- Opening Delimiter -

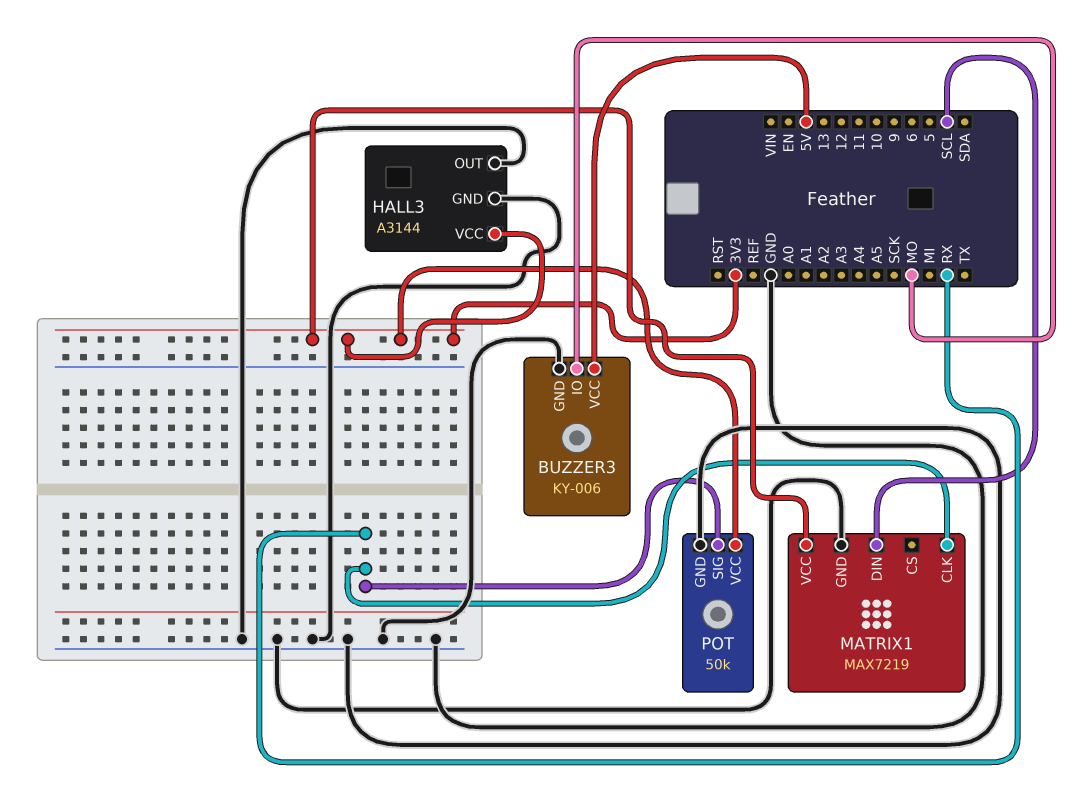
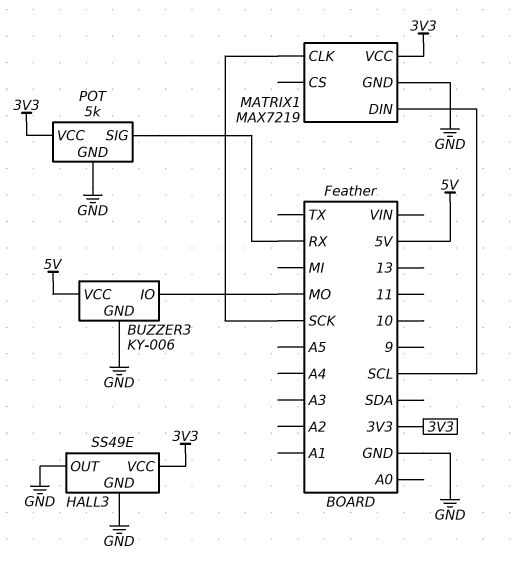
HALL3: A3144 -> SS49E
MATRIX1 pin CLK: RX -> SCK
POT: 50k -> 5k

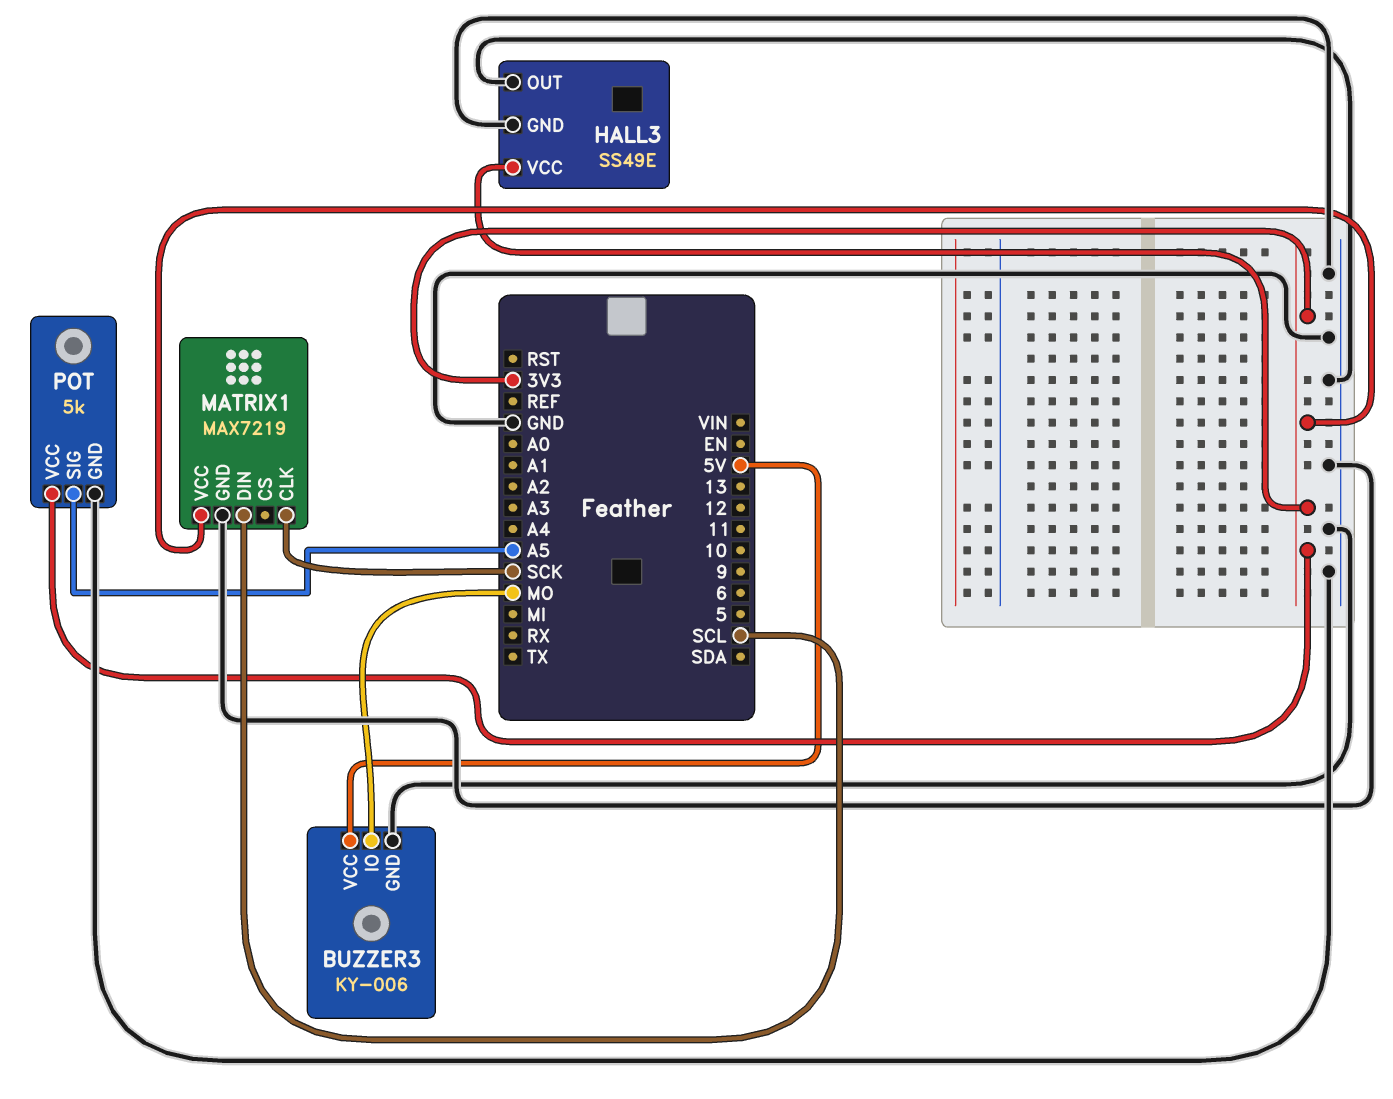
POT pin SIG: RX -> A5

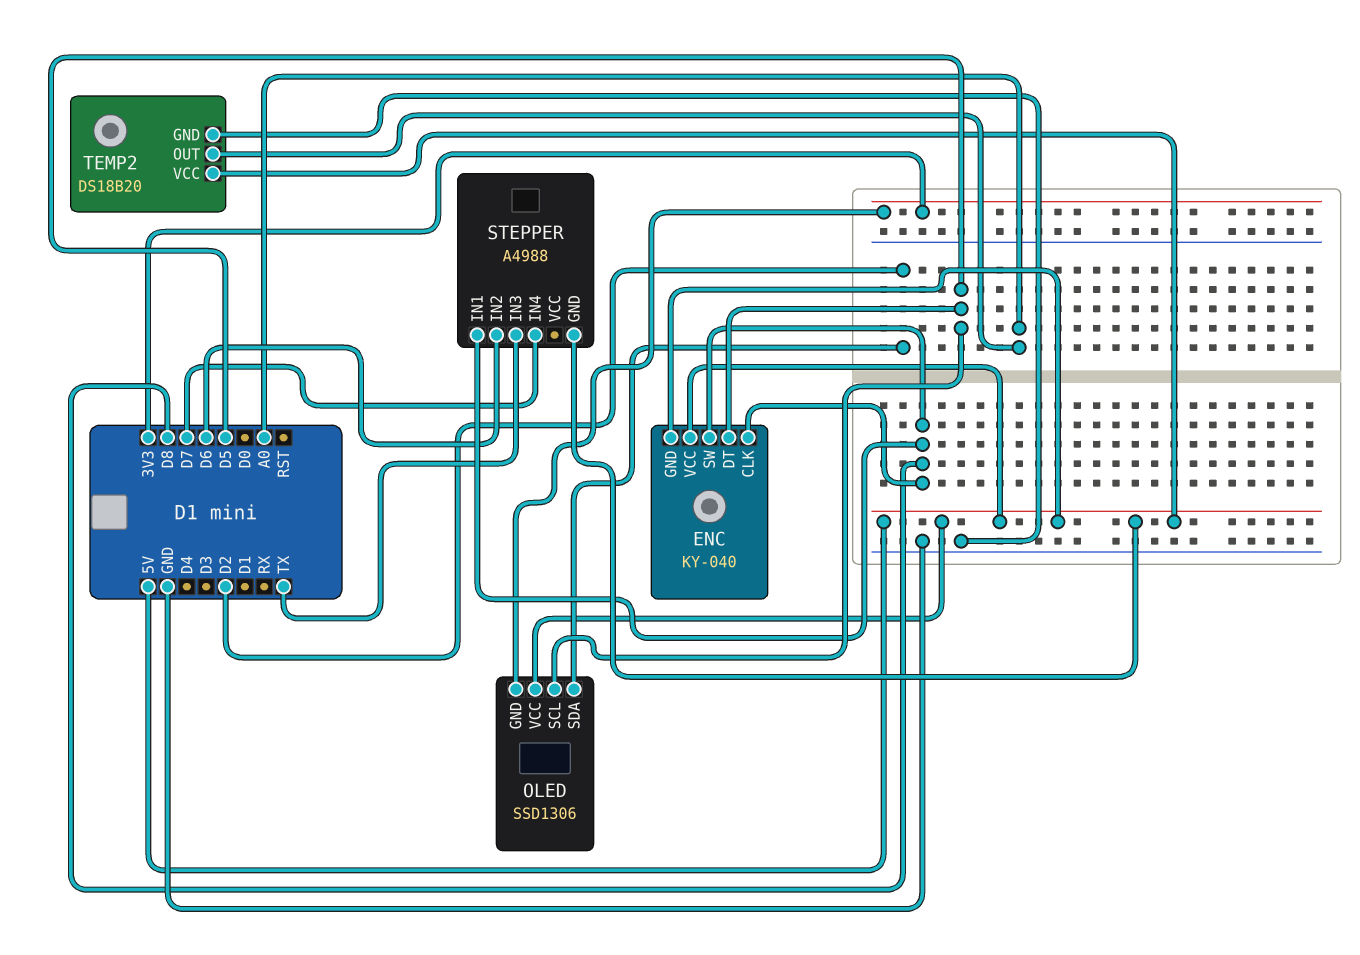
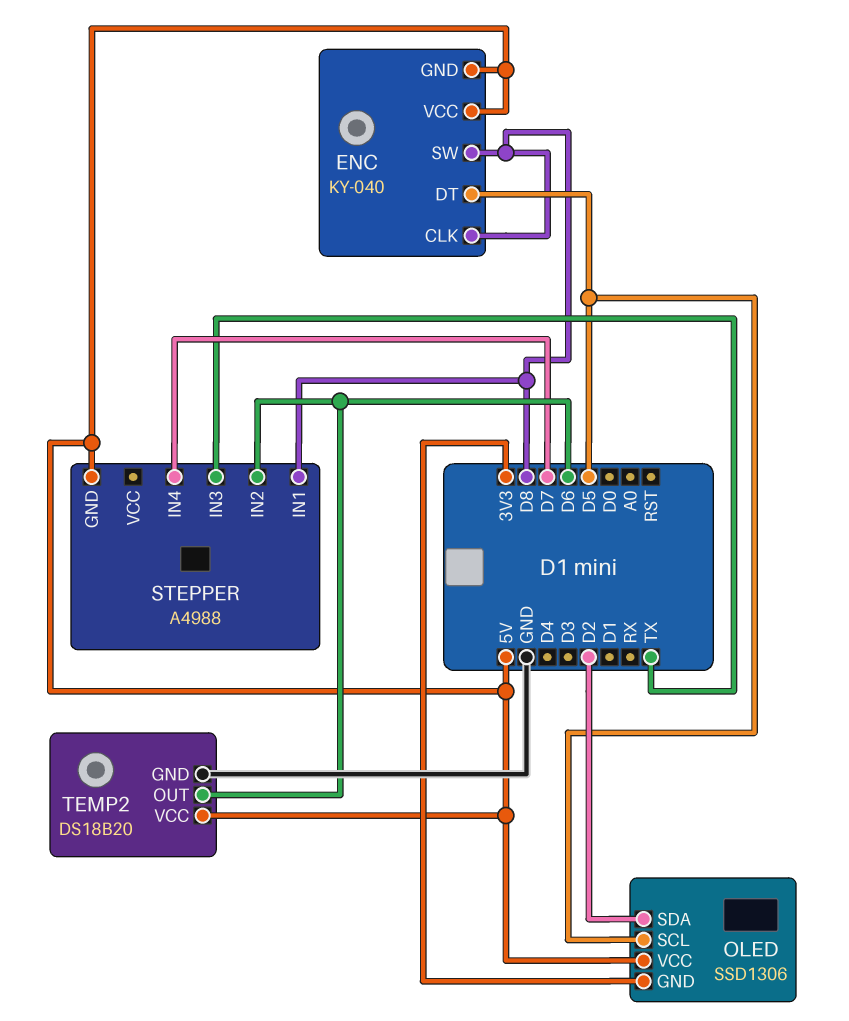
TEMP2 pin OUT: A0 -> D6

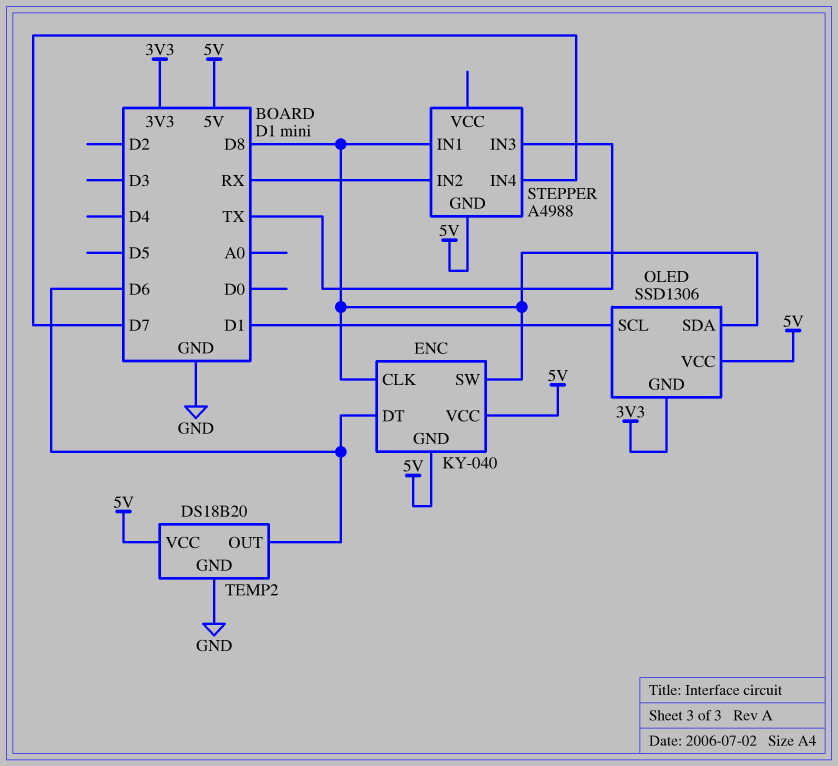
ENC pin DT: D5 -> D6
OLED pin SCL: D5 -> D1
OLED pin SDA: D2 -> D8
STEPPER pin IN2: D6 -> RX

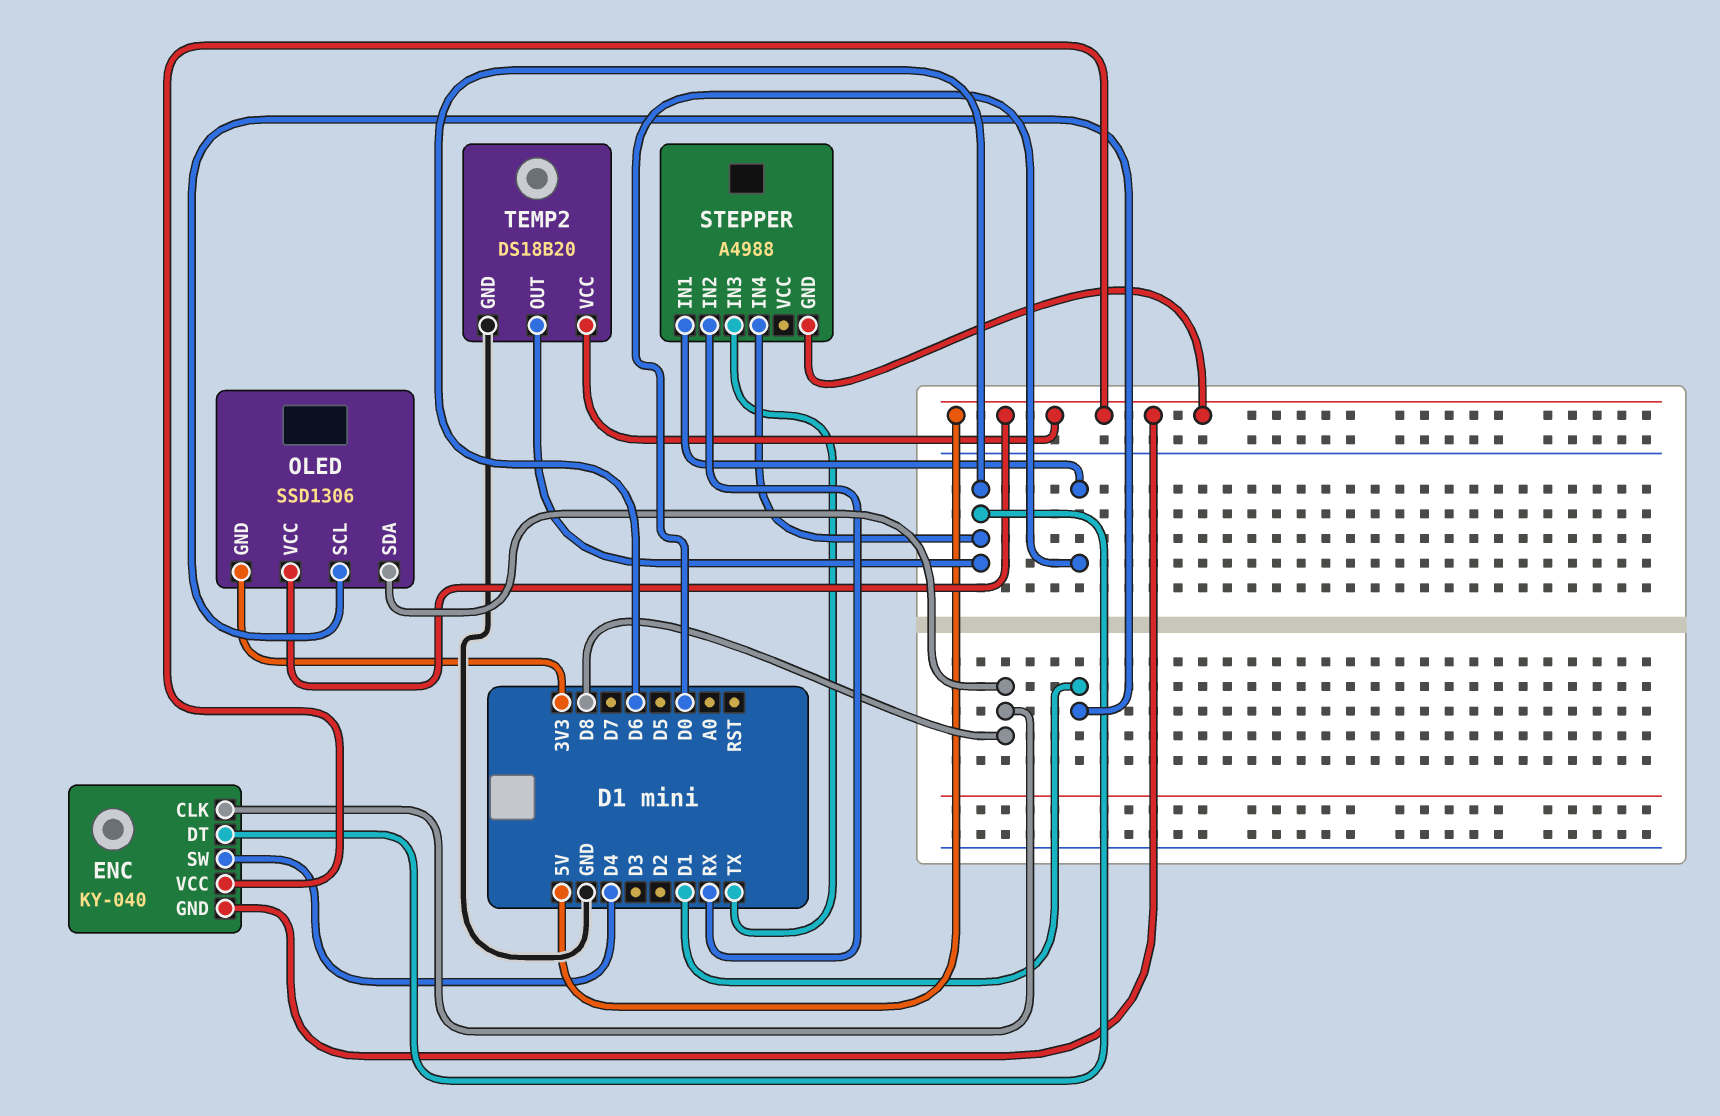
ENC pin SW: D8 -> D4
STEPPER pin IN1: D8 -> D0
STEPPER pin IN4: D7 -> D6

- Closing Delimiter -

The records above must be copied exactly, with no pictures carried over.

ANSWER AREA:
HALL3: A3144 -> SS49E
MATRIX1 pin CLK: RX -> SCK
POT: 50k -> 5k

POT pin SIG: RX -> A5

TEMP2 pin OUT: A0 -> D6

ENC pin DT: D5 -> D6
OLED pin SCL: D5 -> D1
OLED pin SDA: D2 -> D8
STEPPER pin IN2: D6 -> RX

ENC pin SW: D8 -> D4
STEPPER pin IN1: D8 -> D0
STEPPER pin IN4: D7 -> D6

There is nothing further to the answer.